Start of The data
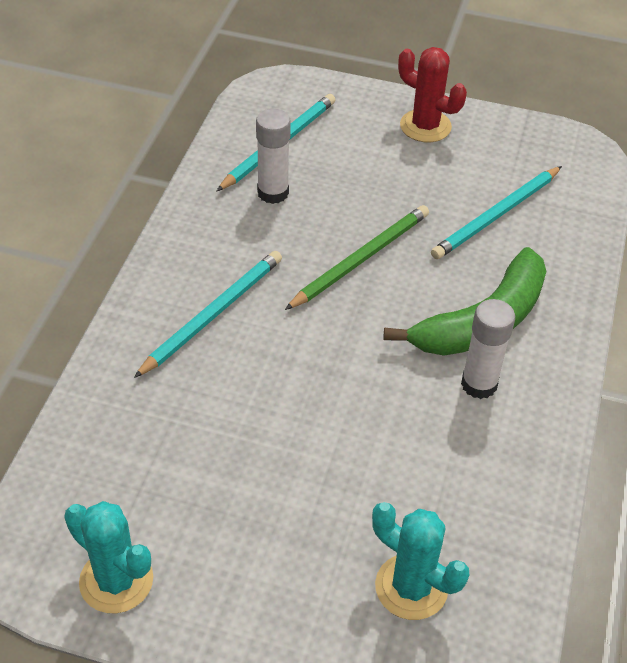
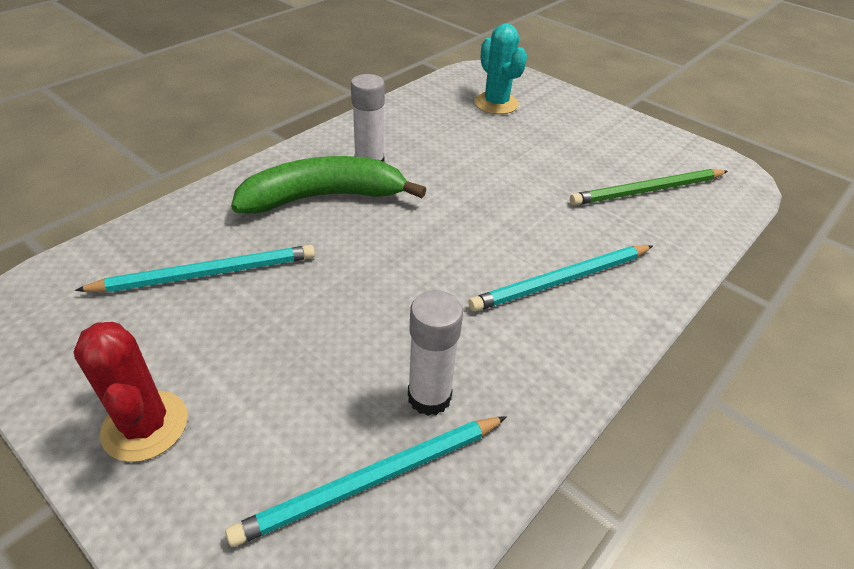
camera: 155 degrees left, 5 degrees down
(116, 580) = (676, 153): turquoise cactus -> none
(361, 259) = (384, 280): green pencil -> green pencil (647, 190)

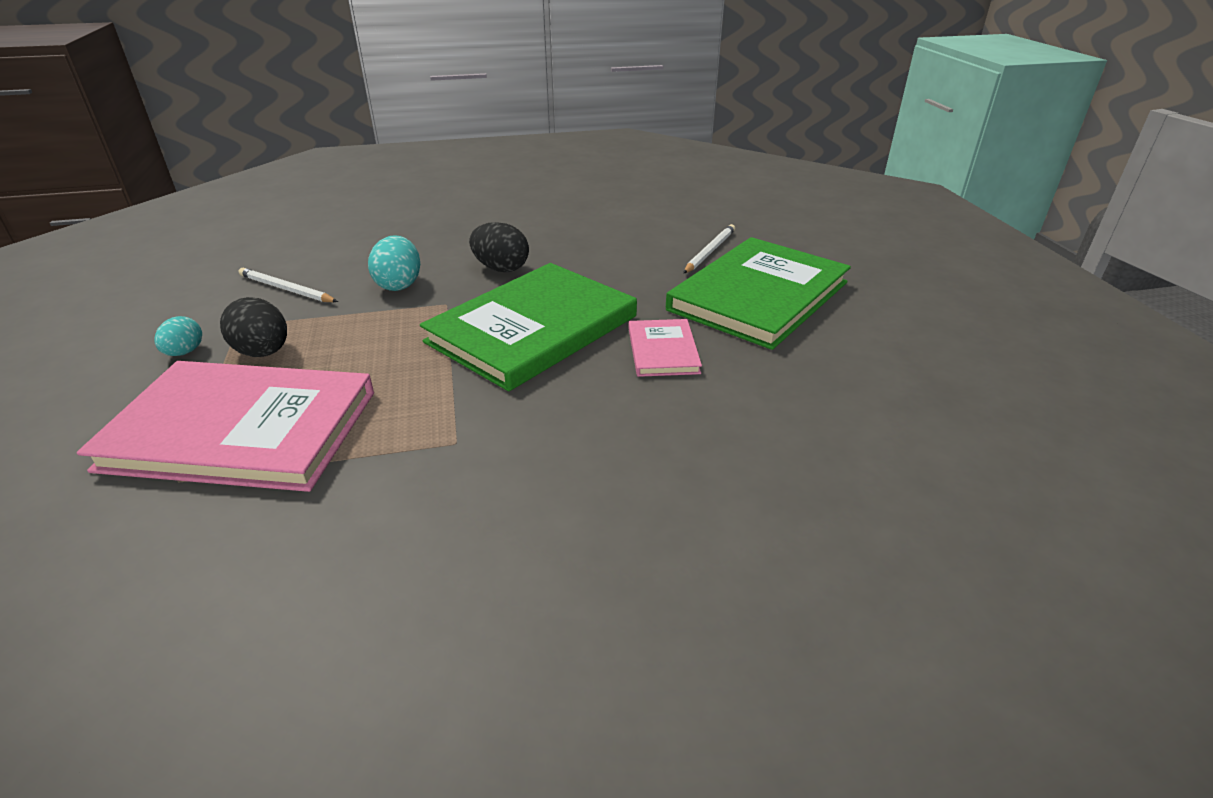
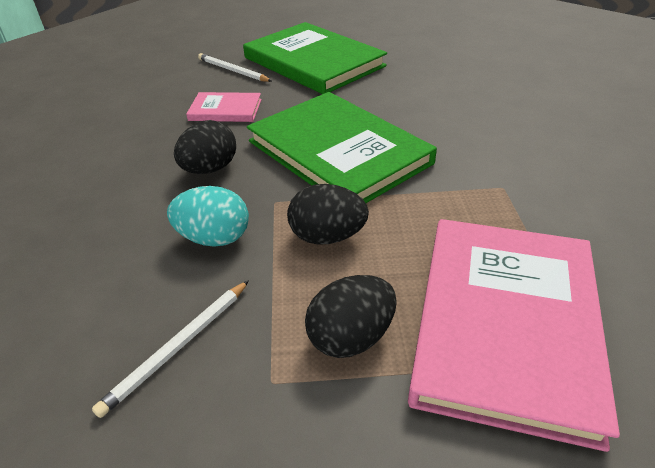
camera: 80 degrees left, 5 degrees up
(185, 352) = (337, 431): turquoise egg -> none
(388, 333) = (327, 237): none -> black egg
(662, 350) = (381, 100): pink book -> pink book (225, 110)

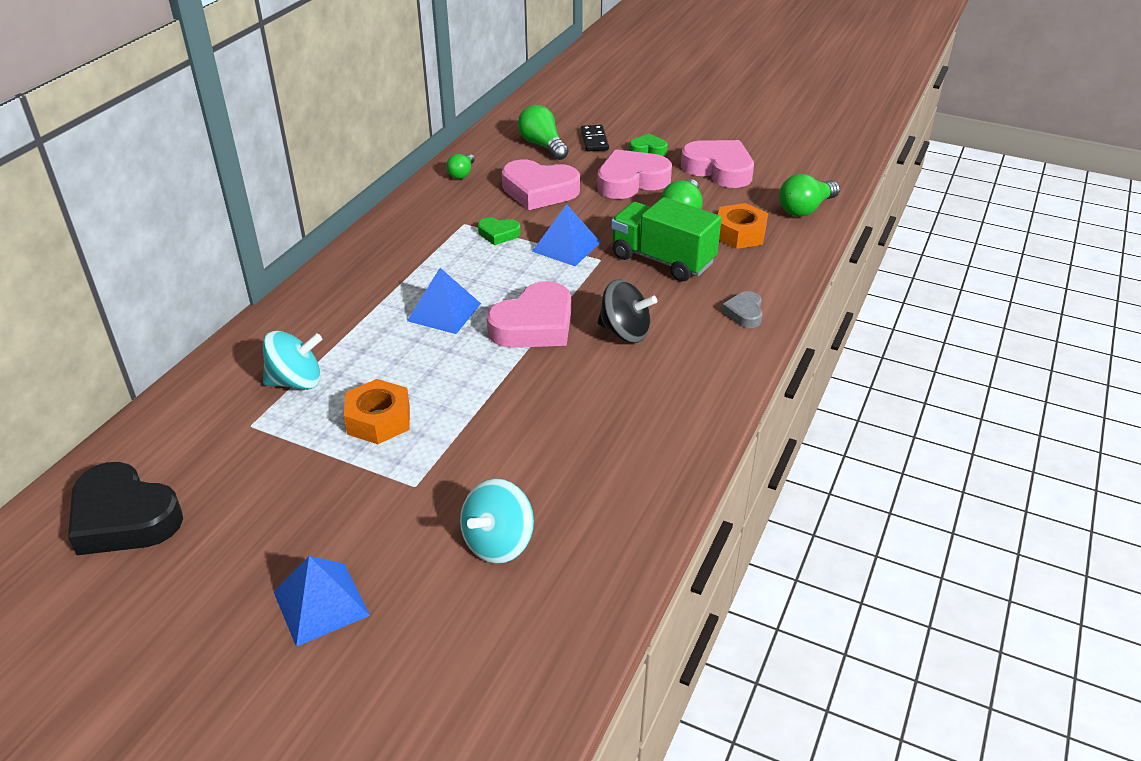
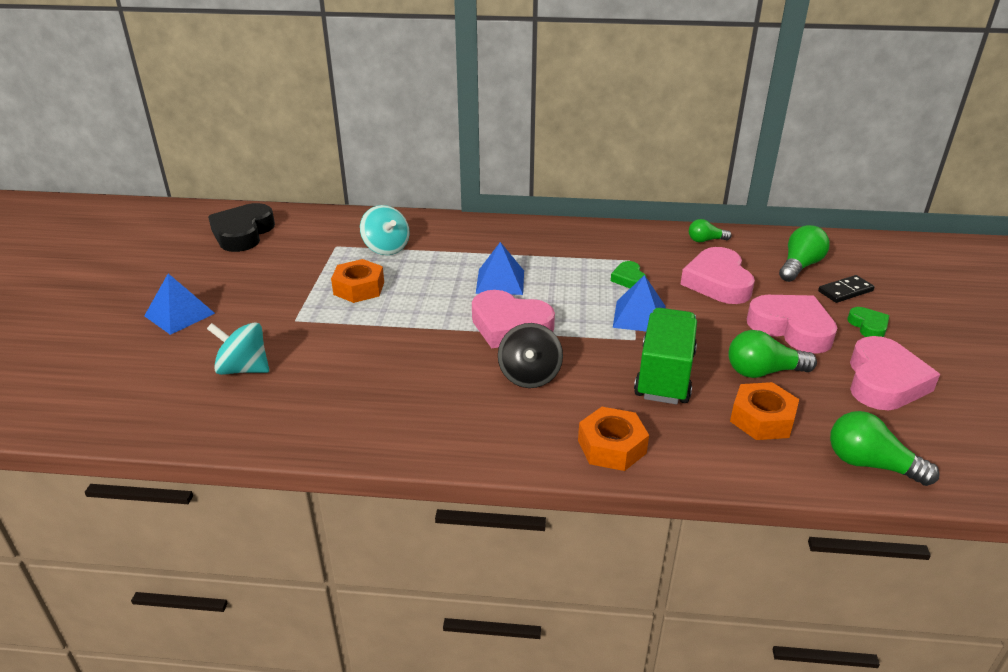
camera: 70 degrees right, 5 degrees down
(744, 313) = (611, 447): grey heart -> orange nut

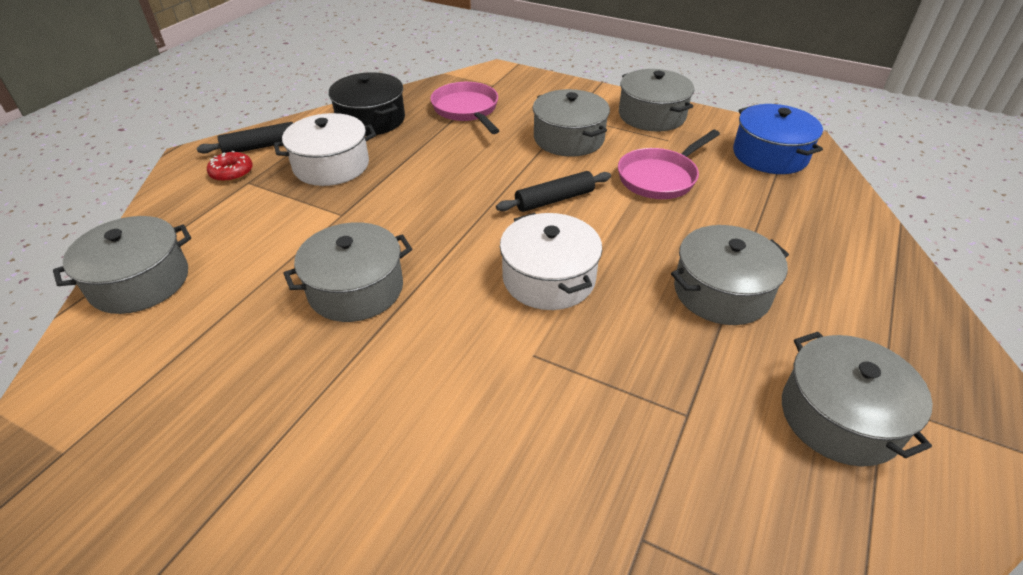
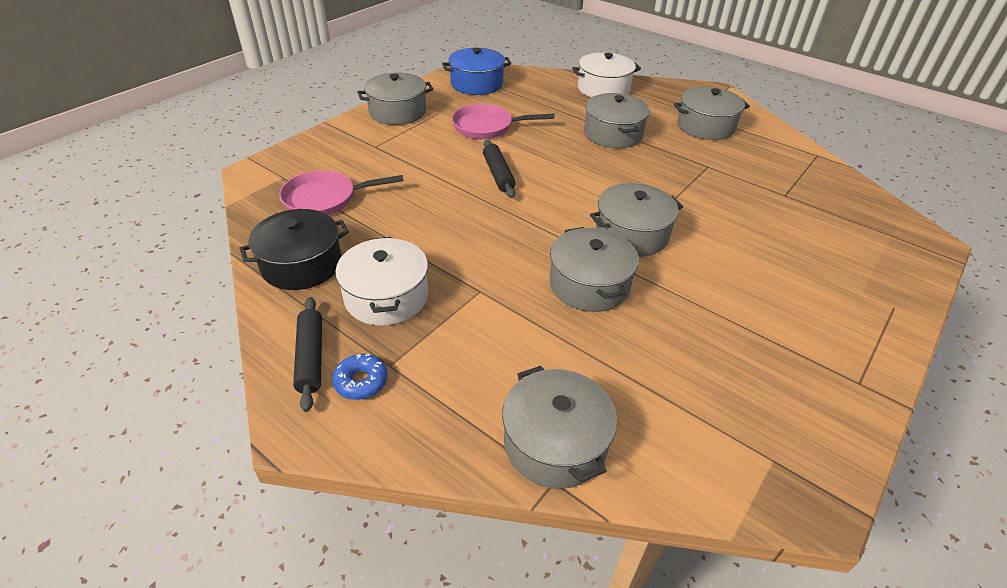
camera: 80 degrees left, 0 degrees up
(232, 172) = (361, 382): red donut -> blue donut
(549, 278) = (591, 191): white pot -> white pot (603, 89)
(568, 138) = (412, 154): grey pot -> grey pot (631, 234)
(660, 177) = (487, 127): pink pan -> pink pan turned 120 degrees clockwise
End of The data
Each line in the data where the string "down" occurs should be identified and copied.

» **Task solution**:
camera: 155 degrees left, 5 degrees down
camera: 70 degrees right, 5 degrees down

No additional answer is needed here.